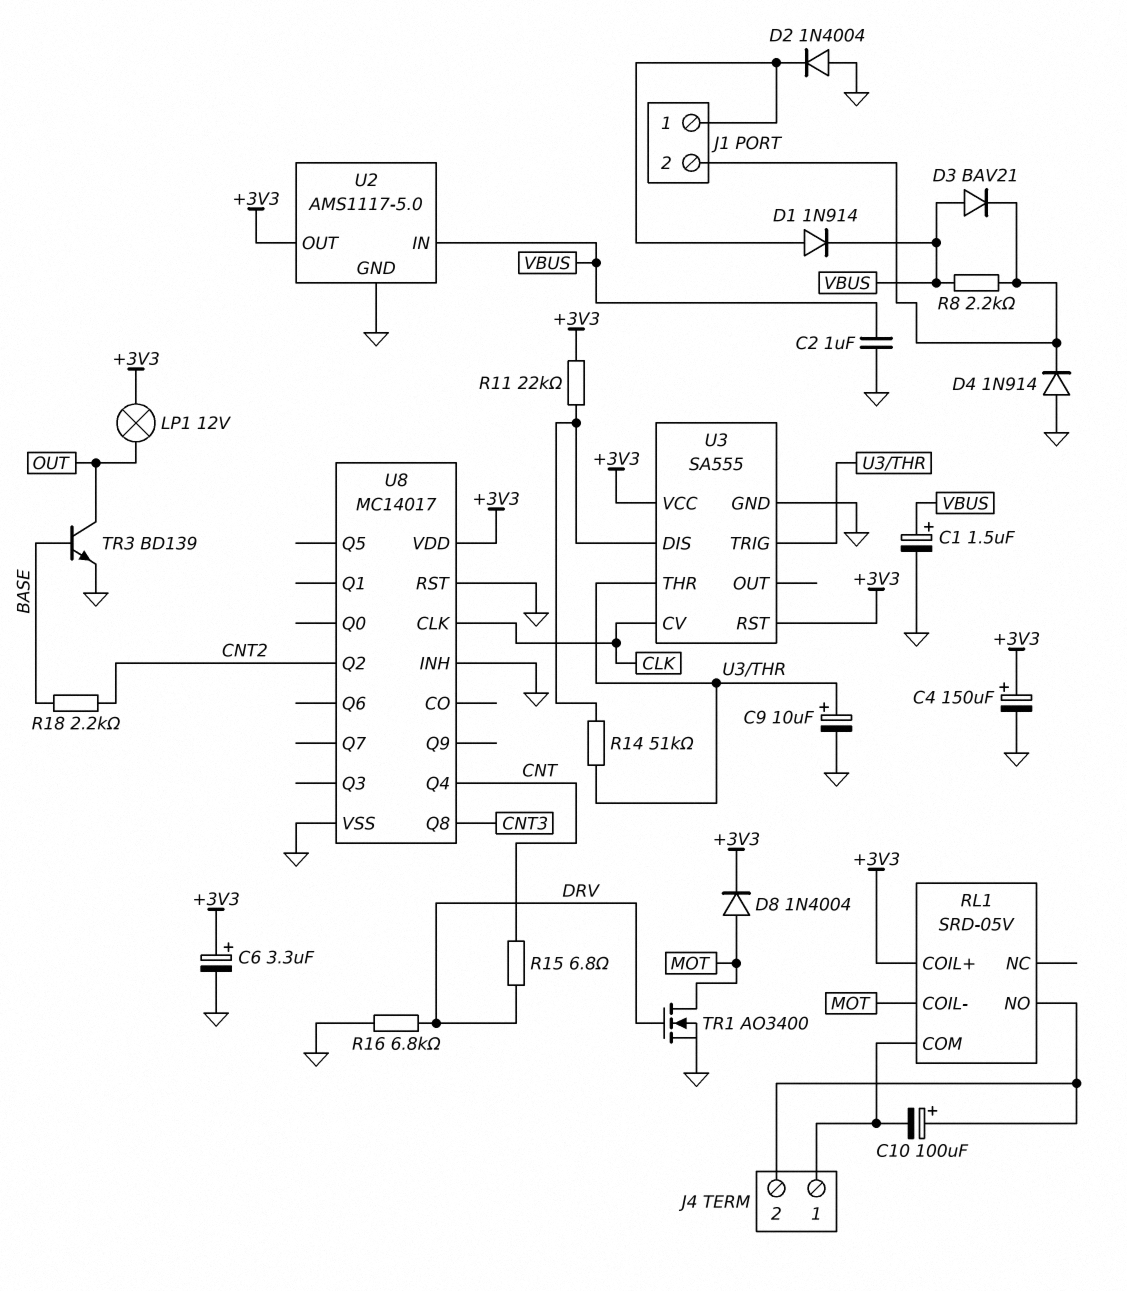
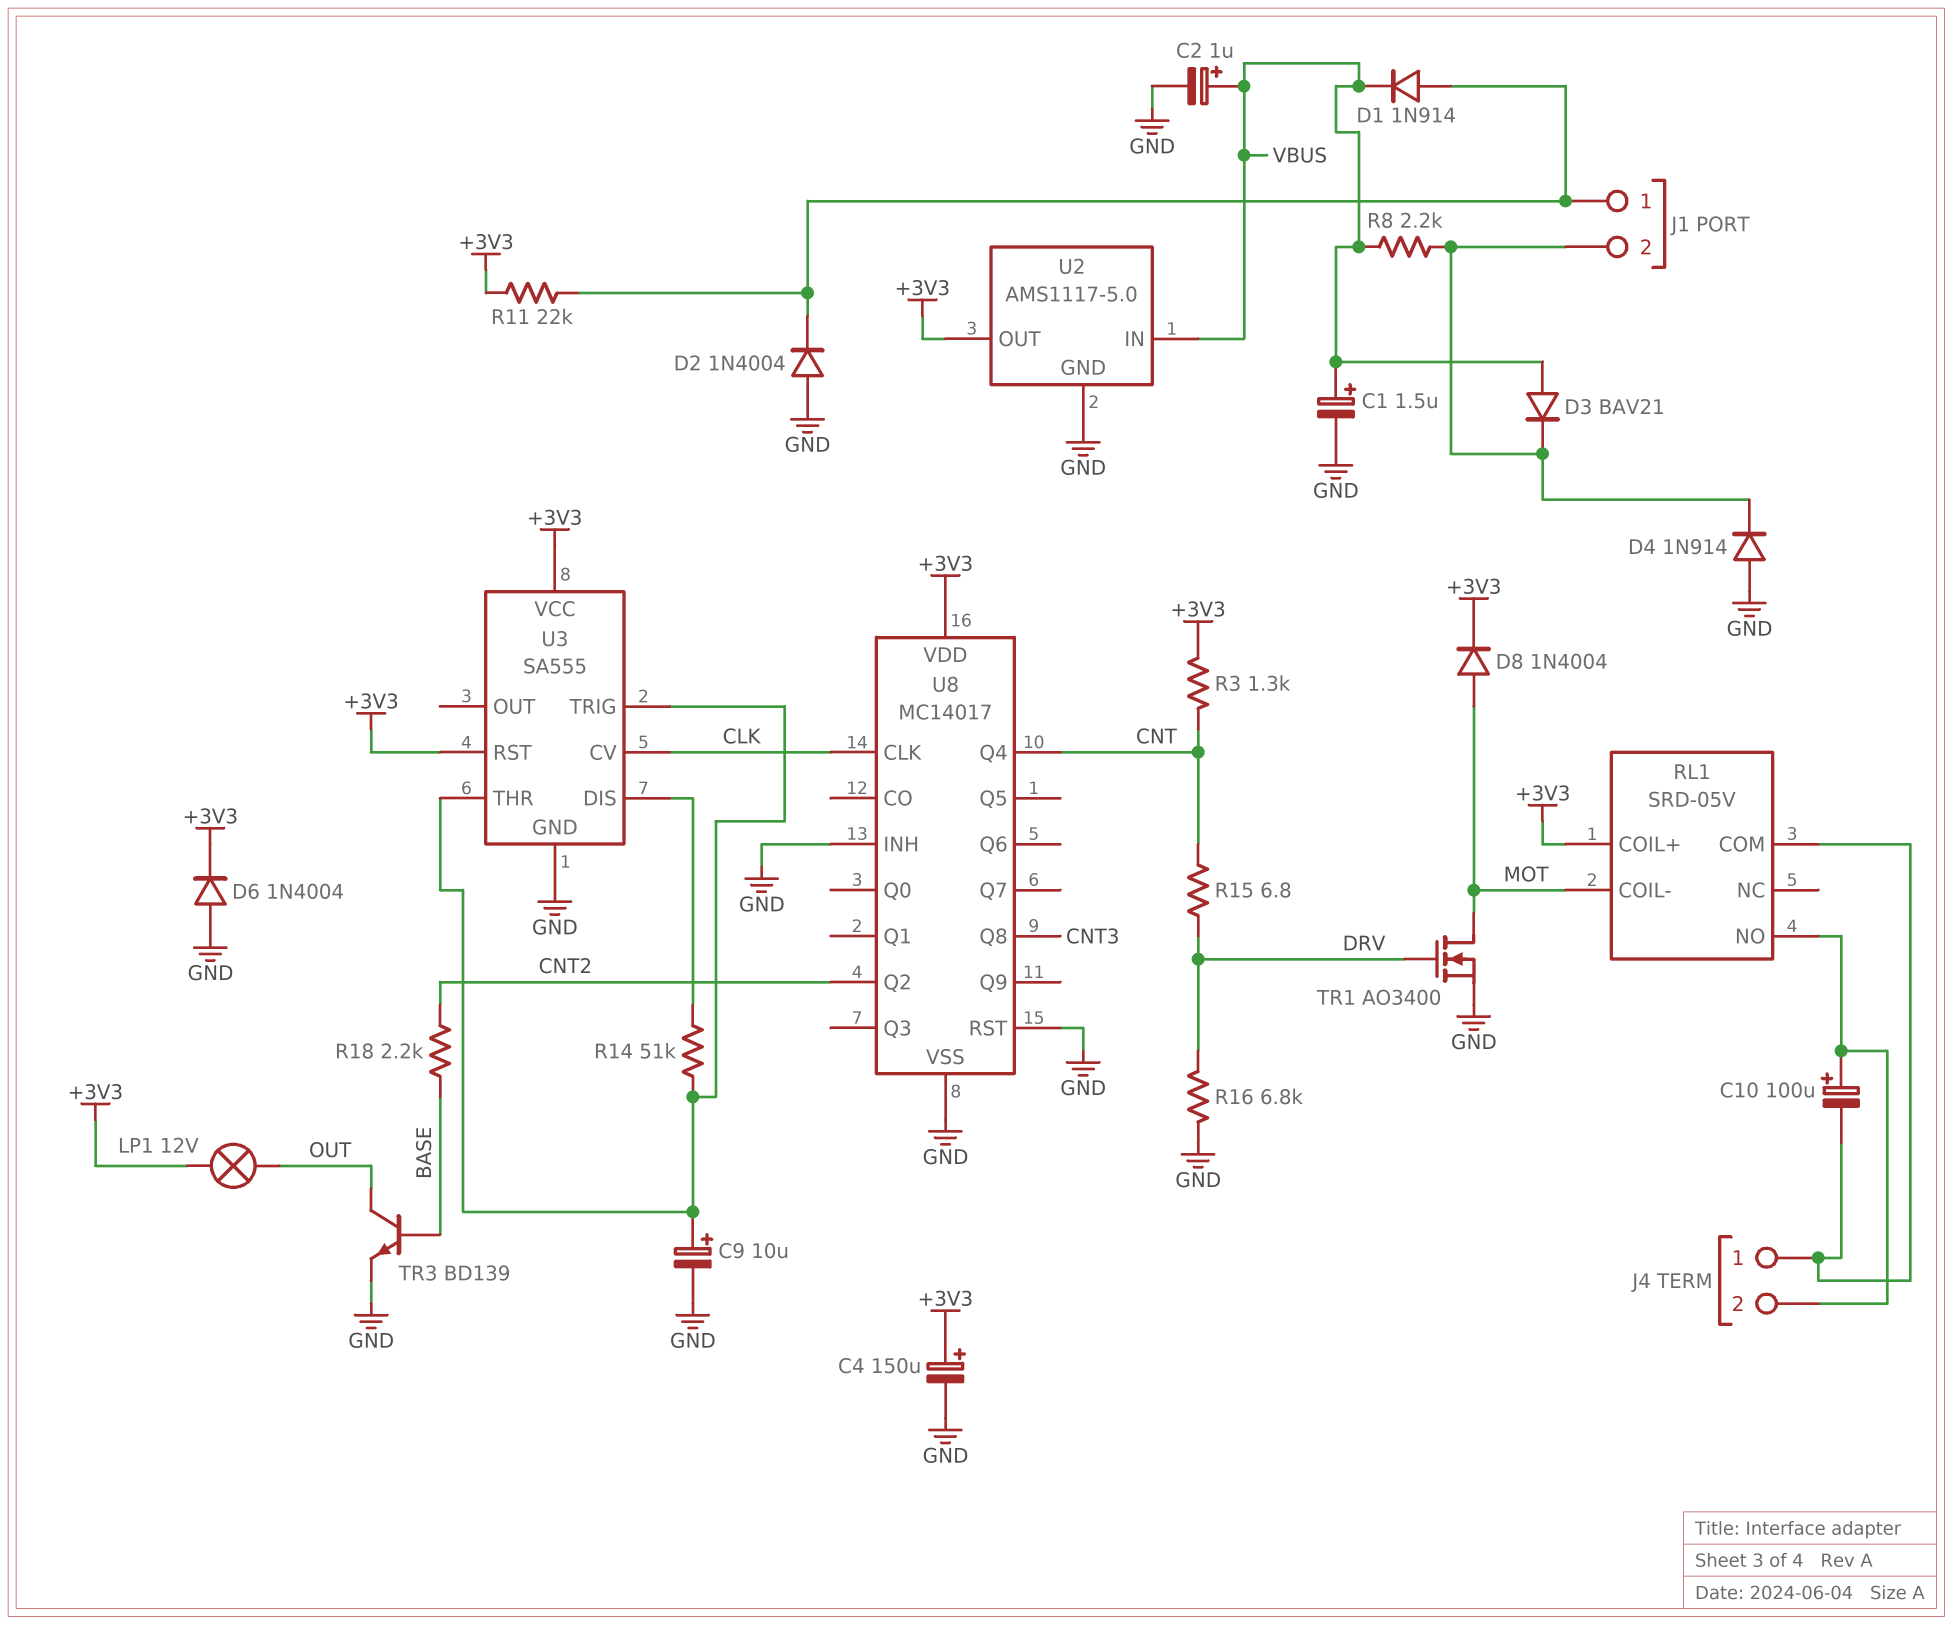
C2: 1uF (GND, VBUS) -> 1uF (plus VBUS, minus GND)
C6: 3.3uF (plus +3V3, minus GND) -> none
D6: none -> diode 1N4004 (A GND, K +3V3)
R3: none -> 1.3k (+3V3, CNT)
R11: 22k (+3V3, U3/DIS) -> 22k (+3V3, J1/1)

··········

__Activity__
As you output the material, omit the pictures but alter nothing else.

__Output below__
C2: 1uF (GND, VBUS) -> 1uF (plus VBUS, minus GND)
C6: 3.3uF (plus +3V3, minus GND) -> none
D6: none -> diode 1N4004 (A GND, K +3V3)
R3: none -> 1.3k (+3V3, CNT)
R11: 22k (+3V3, U3/DIS) -> 22k (+3V3, J1/1)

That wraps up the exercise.